- **WHAT THE TASK REQUIRES**
Repeat exactly the line that contains "SW202: switch (N002, VS) -> switch (GND, VS)" and every line after it, down to the last line of the entries below. Do not include pictures.

- **AVAILABLE DATA**
⟨

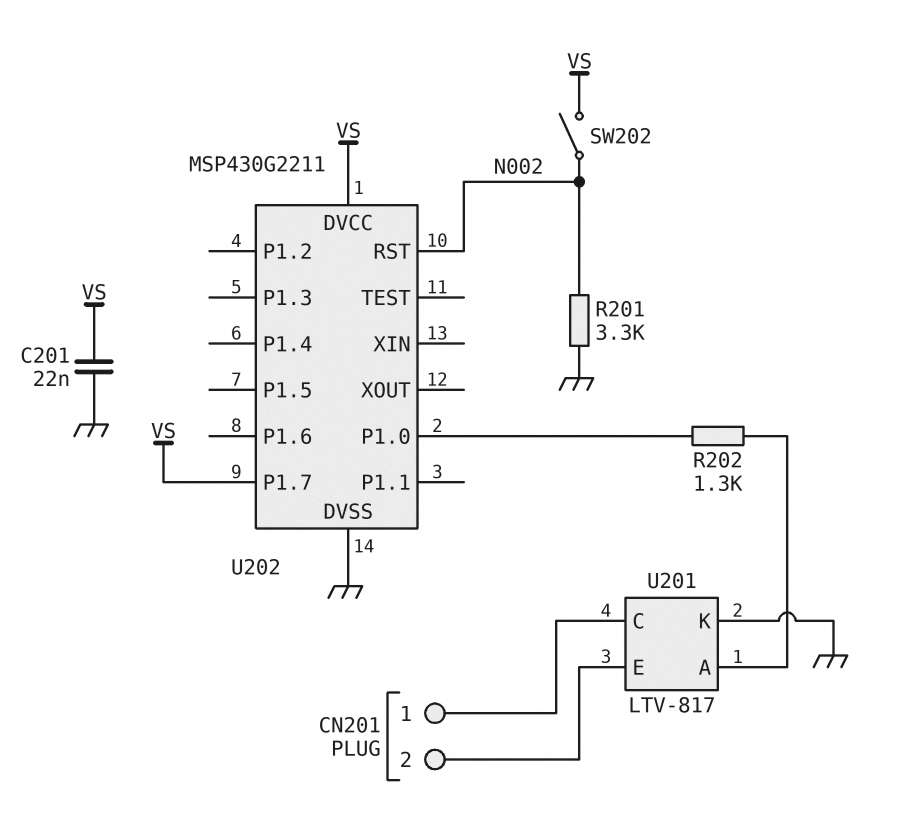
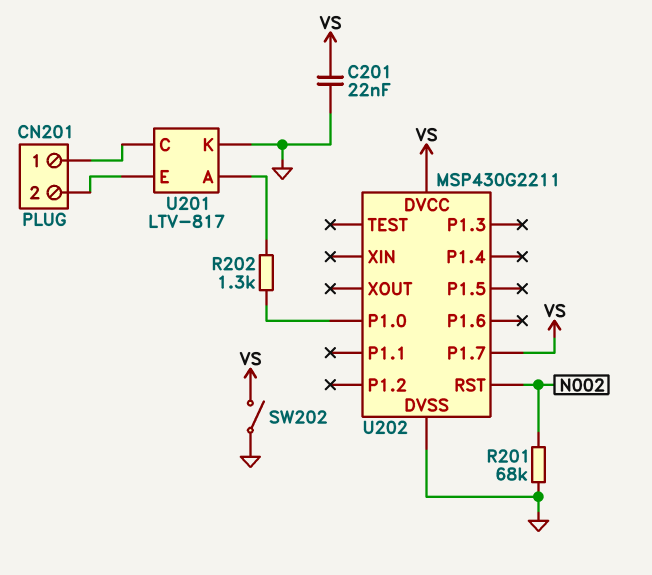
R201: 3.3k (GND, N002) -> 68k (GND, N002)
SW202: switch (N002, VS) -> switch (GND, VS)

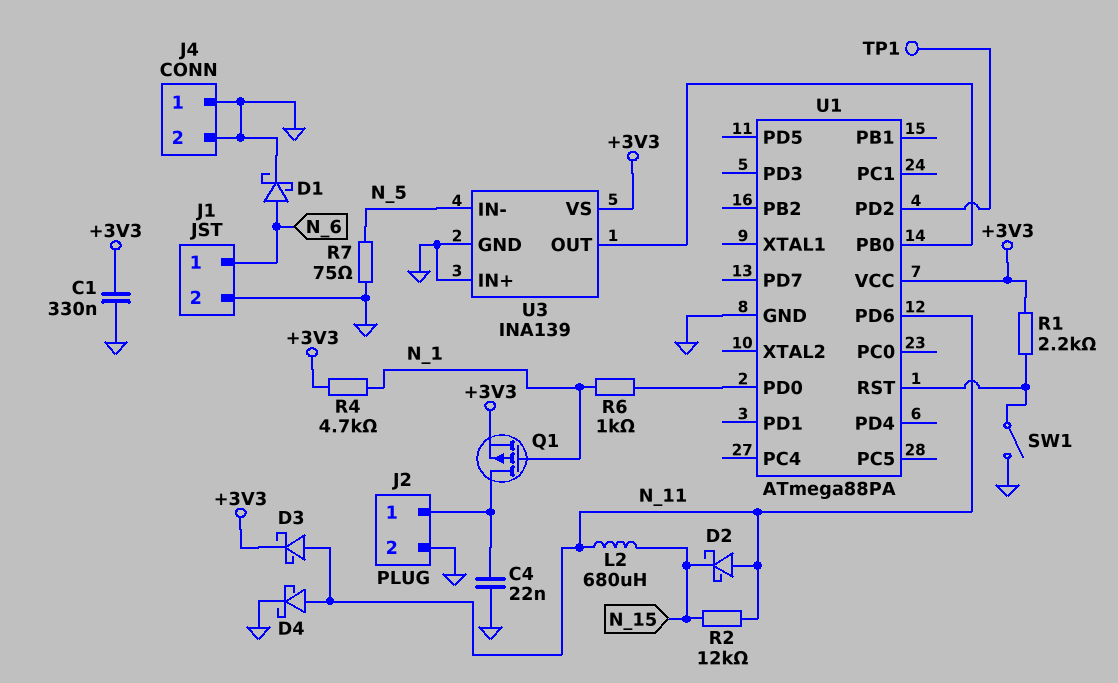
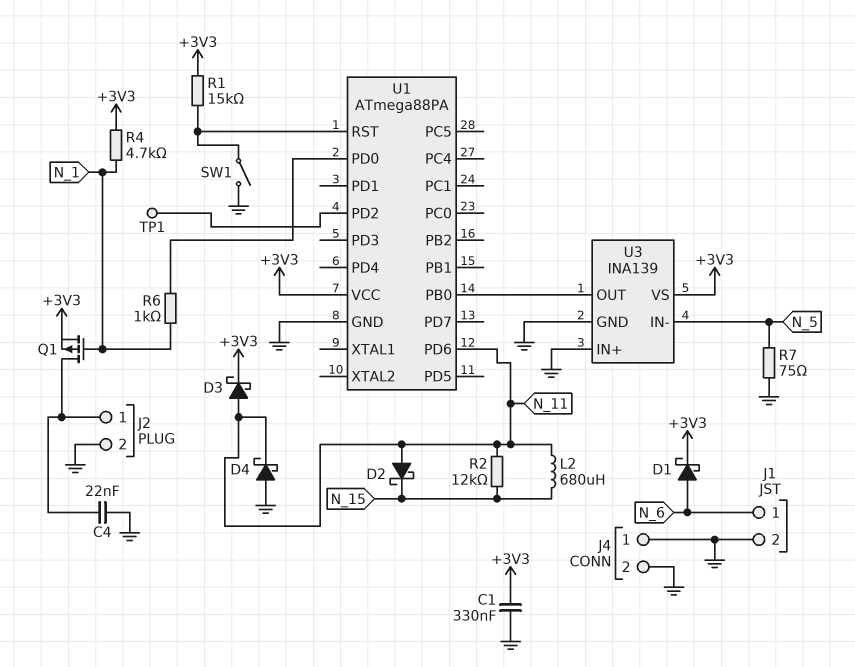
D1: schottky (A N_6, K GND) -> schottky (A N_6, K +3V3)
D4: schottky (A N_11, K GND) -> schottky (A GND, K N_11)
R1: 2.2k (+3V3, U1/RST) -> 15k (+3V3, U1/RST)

⟩

- **ANSWER SPACE**
SW202: switch (N002, VS) -> switch (GND, VS)

D1: schottky (A N_6, K GND) -> schottky (A N_6, K +3V3)
D4: schottky (A N_11, K GND) -> schottky (A GND, K N_11)
R1: 2.2k (+3V3, U1/RST) -> 15k (+3V3, U1/RST)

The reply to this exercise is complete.